### WHAT YOU ARE ASKED TO DO
Using the records that follow, count the lines containing the word "resized" and give that number only.

====

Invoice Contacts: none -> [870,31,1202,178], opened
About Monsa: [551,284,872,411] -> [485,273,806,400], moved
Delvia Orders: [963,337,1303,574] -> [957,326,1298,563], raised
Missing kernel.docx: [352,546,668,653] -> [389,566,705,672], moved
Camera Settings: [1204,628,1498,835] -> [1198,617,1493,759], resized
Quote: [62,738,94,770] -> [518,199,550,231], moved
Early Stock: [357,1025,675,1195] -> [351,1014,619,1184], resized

====

### TASK ANSWER
2